▸ **Source records**
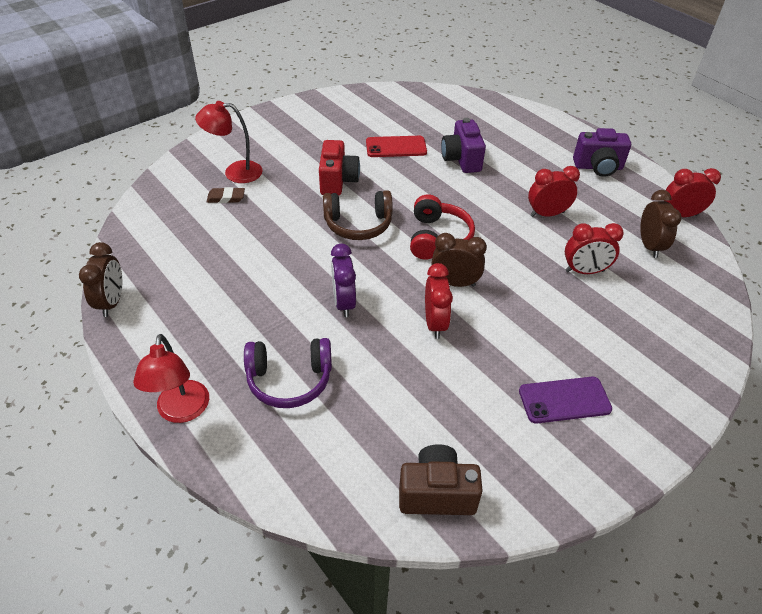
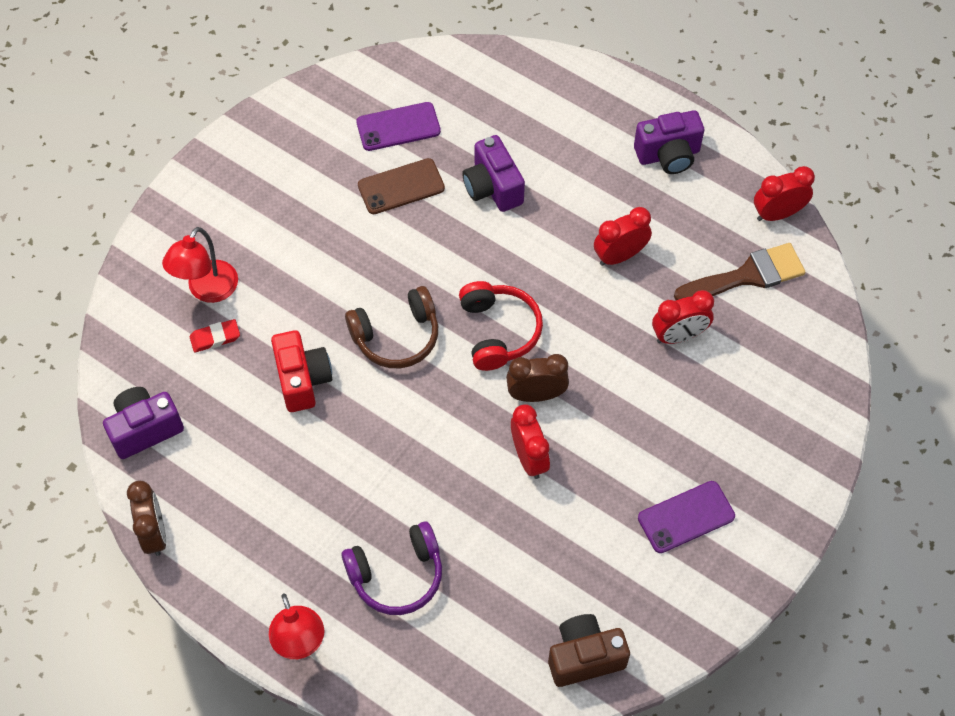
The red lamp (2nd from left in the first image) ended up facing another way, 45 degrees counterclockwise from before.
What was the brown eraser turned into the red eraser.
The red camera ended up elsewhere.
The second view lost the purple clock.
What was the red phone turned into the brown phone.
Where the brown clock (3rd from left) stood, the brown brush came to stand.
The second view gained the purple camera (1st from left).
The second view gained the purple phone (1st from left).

▸ **Work required**
Once the pictures are set aside, retype the rest of the listing exactly.

▸ **Written answer**
The red lamp (2nd from left in the first image) ended up facing another way, 45 degrees counterclockwise from before.
What was the brown eraser turned into the red eraser.
The red camera ended up elsewhere.
The second view lost the purple clock.
What was the red phone turned into the brown phone.
Where the brown clock (3rd from left) stood, the brown brush came to stand.
The second view gained the purple camera (1st from left).
The second view gained the purple phone (1st from left).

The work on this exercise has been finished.